Exercise brief: Go to the line with "camera: 135 degrees right, 0 degrees up" in the records below, then output it and each following line exactly, up to and including the line with "(469, 470) = (734, 379): brown". Skip pictures and add nothing.

Entries supplied:
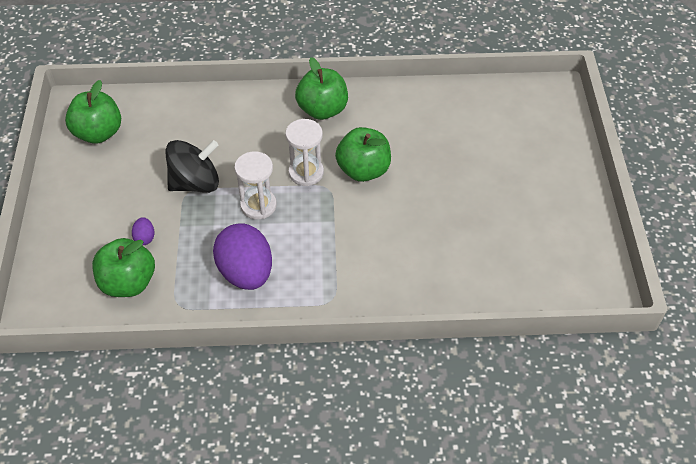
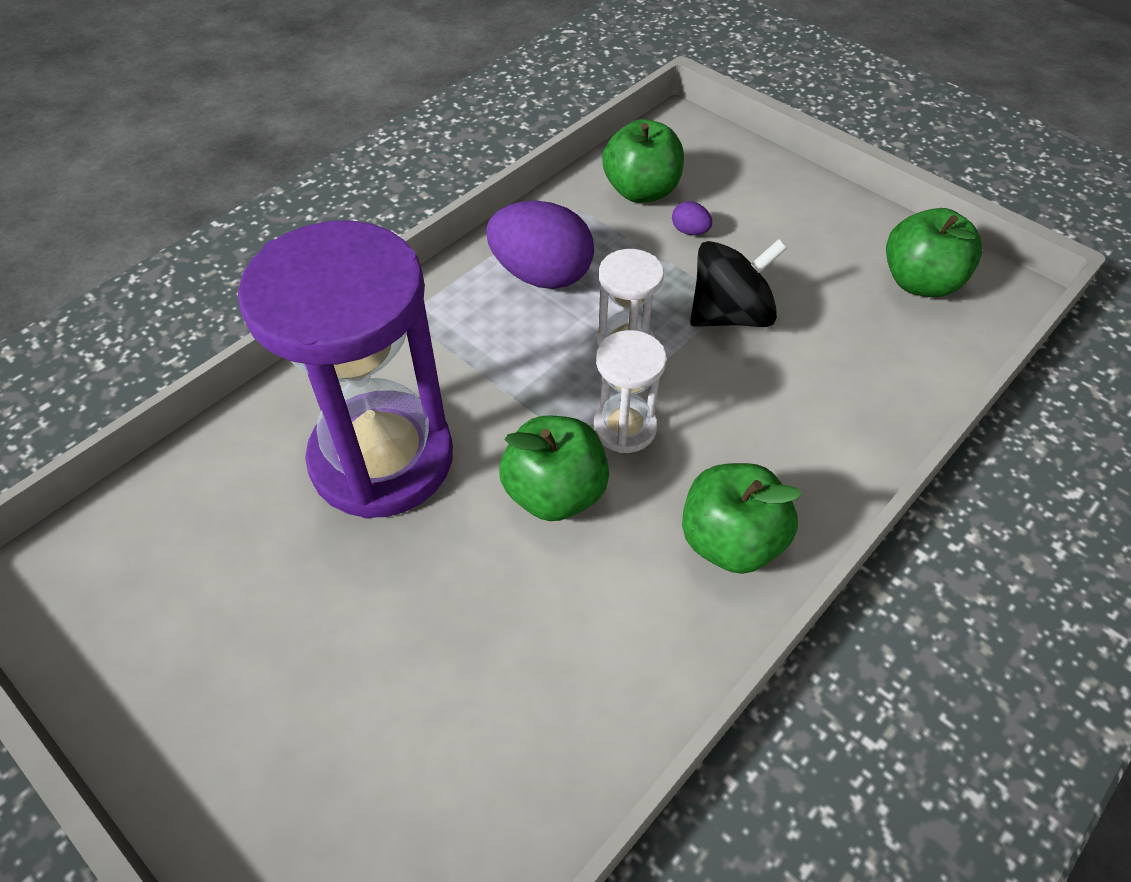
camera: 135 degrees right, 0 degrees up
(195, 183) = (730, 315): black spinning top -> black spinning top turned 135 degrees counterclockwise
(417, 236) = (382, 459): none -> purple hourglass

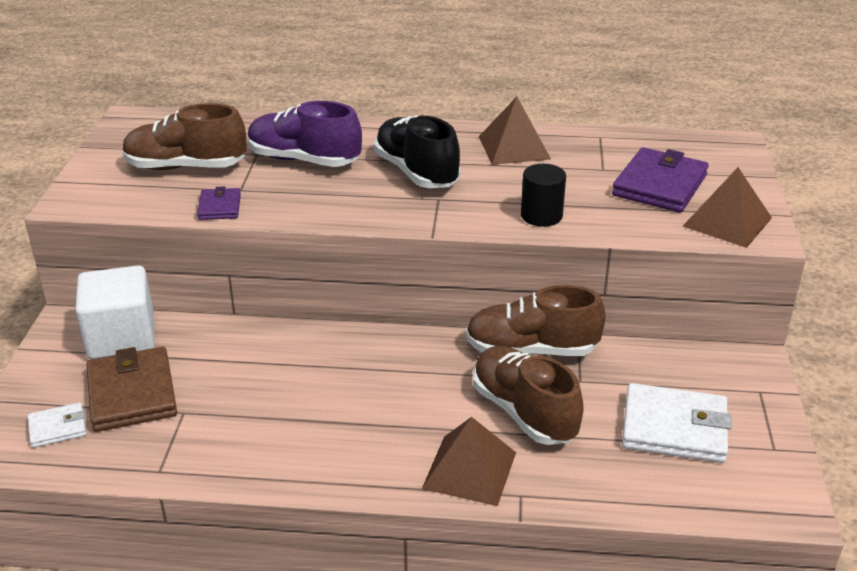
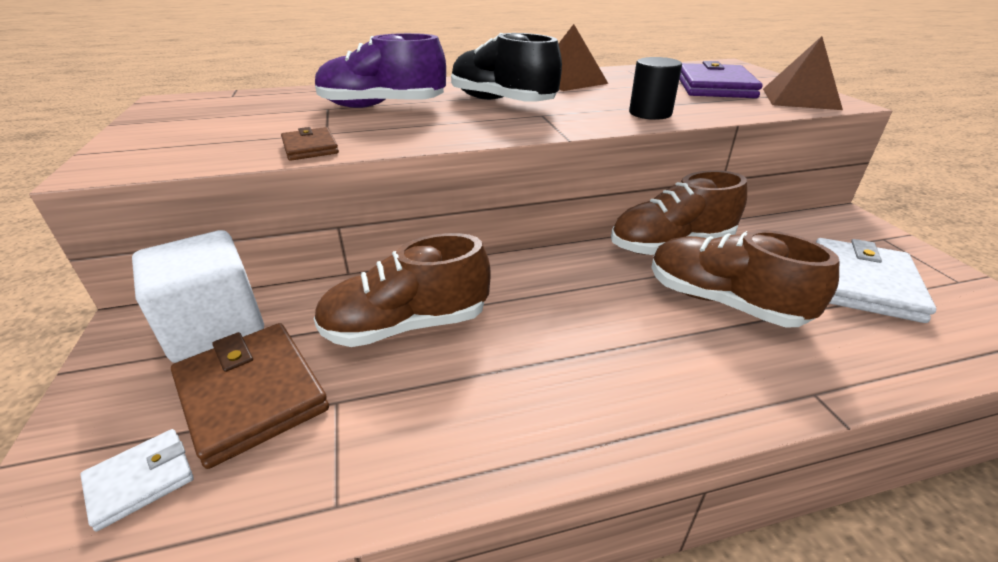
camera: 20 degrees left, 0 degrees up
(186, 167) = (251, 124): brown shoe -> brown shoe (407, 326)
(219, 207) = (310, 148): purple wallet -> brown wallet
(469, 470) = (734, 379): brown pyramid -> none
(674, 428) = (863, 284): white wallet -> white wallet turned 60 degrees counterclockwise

* * *

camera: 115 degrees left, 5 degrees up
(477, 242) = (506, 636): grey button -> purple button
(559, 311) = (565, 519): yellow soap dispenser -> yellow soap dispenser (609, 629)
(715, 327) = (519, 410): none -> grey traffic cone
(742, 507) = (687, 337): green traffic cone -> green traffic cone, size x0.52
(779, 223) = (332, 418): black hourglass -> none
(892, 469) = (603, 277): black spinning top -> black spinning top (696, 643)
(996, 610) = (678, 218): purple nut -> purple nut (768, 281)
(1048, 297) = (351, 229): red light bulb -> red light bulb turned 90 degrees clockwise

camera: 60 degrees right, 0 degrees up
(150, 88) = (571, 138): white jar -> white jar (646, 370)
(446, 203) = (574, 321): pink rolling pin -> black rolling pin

Worked solution:
camera: 135 degrees right, 0 degrees up
(195, 183) = (730, 315): black spinning top -> black spinning top turned 135 degrees counterclockwise
(417, 236) = (382, 459): none -> purple hourglass

camera: 20 degrees left, 0 degrees up
(186, 167) = (251, 124): brown shoe -> brown shoe (407, 326)
(219, 207) = (310, 148): purple wallet -> brown wallet
(469, 470) = (734, 379): brown pyramid -> none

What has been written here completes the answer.